___ RECORDS PROVIDED

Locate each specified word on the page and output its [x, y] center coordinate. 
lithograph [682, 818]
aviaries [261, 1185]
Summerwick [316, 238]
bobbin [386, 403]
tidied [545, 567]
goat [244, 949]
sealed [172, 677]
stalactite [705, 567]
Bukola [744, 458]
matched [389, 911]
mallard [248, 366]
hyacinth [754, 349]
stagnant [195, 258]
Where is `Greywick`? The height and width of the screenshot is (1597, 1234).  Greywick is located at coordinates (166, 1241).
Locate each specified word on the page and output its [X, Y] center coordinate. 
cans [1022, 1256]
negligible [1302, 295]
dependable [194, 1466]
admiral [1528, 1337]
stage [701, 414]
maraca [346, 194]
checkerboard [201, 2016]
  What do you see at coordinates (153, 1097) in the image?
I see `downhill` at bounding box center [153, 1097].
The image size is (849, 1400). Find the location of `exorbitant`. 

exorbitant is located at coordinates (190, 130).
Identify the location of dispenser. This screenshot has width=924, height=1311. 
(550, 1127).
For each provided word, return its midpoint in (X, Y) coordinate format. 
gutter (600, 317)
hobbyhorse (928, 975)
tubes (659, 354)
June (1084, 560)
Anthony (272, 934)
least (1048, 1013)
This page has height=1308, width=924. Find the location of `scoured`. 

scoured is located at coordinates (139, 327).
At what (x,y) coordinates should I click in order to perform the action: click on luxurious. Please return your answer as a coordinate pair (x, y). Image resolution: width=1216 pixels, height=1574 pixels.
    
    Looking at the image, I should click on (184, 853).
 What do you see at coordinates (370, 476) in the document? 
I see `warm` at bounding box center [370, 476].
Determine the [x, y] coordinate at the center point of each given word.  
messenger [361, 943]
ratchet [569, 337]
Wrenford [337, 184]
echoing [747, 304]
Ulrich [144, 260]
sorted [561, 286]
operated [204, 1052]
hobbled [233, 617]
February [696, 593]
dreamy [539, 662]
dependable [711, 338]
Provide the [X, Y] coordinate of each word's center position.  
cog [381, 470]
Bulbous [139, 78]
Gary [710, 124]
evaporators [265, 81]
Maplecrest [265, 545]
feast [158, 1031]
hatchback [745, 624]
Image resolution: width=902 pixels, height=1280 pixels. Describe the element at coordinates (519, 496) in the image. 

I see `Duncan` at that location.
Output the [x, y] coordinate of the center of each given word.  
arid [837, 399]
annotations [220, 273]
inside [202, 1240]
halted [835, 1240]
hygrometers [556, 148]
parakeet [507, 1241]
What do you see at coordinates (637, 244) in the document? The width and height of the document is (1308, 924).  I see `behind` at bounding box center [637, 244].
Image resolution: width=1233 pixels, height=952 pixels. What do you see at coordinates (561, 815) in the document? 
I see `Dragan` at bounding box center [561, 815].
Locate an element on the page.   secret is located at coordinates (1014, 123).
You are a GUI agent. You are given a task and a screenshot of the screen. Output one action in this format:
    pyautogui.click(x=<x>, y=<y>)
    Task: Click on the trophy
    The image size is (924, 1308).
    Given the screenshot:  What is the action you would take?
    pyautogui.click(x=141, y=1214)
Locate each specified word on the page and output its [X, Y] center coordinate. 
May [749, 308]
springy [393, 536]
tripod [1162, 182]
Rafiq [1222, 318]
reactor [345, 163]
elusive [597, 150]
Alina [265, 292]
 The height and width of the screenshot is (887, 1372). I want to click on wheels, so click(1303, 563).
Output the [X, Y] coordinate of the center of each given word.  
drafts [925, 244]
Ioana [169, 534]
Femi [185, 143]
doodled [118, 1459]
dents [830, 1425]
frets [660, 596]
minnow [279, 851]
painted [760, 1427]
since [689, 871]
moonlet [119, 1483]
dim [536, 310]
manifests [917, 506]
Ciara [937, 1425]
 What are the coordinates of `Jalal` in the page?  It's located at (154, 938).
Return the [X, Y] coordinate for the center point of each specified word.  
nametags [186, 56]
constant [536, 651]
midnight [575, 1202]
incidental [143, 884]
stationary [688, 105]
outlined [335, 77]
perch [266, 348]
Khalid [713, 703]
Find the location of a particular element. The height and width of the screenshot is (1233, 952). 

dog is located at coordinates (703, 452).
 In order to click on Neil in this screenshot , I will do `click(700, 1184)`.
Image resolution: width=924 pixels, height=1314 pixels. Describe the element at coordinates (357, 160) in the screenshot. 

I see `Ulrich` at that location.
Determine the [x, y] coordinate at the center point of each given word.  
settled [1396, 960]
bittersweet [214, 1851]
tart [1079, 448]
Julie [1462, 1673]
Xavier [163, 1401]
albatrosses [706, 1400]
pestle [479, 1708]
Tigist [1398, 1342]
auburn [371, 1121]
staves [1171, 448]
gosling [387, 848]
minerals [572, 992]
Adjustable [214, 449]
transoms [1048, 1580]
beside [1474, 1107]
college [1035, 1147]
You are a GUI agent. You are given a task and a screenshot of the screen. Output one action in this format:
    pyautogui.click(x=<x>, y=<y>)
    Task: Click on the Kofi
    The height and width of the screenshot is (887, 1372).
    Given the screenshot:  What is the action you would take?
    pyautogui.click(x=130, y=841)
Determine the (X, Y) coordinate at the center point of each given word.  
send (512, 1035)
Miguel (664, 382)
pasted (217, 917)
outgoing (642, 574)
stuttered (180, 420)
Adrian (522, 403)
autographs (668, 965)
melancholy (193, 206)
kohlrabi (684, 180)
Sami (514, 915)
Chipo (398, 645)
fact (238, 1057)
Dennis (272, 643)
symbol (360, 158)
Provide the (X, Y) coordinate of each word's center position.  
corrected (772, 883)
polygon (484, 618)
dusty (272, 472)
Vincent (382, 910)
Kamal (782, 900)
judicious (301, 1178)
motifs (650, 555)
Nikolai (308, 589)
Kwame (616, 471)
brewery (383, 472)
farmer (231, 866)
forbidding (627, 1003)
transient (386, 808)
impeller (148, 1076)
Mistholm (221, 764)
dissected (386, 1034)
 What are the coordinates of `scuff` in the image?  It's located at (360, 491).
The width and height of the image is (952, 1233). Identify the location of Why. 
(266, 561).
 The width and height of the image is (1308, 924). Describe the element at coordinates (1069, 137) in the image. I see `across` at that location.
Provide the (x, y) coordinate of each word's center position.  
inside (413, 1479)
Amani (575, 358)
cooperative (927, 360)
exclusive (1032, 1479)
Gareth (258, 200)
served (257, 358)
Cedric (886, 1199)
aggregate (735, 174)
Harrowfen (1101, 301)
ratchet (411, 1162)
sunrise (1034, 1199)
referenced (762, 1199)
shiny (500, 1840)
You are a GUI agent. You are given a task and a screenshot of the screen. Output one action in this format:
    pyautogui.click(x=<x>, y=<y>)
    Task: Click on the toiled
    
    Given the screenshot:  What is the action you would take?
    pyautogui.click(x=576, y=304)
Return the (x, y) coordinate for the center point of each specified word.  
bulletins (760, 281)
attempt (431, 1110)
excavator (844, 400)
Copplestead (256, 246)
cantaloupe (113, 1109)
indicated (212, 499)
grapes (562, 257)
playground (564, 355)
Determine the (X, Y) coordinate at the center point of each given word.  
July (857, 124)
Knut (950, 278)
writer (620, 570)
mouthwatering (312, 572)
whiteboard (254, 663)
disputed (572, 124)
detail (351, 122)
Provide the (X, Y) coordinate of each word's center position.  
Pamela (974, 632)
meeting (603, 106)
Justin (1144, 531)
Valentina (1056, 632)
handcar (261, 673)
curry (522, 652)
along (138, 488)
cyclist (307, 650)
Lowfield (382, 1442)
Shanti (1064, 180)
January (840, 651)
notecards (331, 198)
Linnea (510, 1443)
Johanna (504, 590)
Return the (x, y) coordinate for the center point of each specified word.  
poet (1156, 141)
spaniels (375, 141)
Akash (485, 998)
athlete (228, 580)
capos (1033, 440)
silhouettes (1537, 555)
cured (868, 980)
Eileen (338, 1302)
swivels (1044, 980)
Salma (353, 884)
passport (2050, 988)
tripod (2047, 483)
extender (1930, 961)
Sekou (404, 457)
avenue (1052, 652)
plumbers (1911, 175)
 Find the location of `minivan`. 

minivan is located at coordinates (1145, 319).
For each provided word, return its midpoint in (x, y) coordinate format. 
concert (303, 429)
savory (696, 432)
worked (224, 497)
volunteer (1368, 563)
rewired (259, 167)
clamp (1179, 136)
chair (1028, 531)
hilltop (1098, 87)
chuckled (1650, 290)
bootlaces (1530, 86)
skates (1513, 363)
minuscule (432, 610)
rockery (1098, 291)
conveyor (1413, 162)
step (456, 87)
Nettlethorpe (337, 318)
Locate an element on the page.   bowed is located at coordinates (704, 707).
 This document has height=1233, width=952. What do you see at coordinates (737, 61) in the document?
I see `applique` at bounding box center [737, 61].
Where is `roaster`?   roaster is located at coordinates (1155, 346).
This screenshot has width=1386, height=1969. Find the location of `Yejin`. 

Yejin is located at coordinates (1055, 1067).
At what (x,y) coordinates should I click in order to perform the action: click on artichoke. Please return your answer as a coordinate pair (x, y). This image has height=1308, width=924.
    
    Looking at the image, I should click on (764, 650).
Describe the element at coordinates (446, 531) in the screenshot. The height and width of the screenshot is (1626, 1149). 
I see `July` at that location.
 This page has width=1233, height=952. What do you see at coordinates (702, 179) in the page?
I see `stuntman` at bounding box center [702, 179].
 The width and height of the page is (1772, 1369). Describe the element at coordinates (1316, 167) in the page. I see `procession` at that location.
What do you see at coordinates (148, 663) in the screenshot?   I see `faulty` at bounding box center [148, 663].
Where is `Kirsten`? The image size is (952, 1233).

______

Pull out every line of the records that contains the string "perform", copying each one in full. Case counts, so include a line only when it has this string with the same capitalization.

At what (x,y) coordinates should I click in order to perform the action: click on luxurious. Please return your answer as a coordinate pair (x, y). Image resolution: width=1216 pixels, height=1574 pixels.
At what (x,y) coordinates should I click in order to perform the action: click on artichoke. Please return your answer as a coordinate pair (x, y). This image has height=1308, width=924.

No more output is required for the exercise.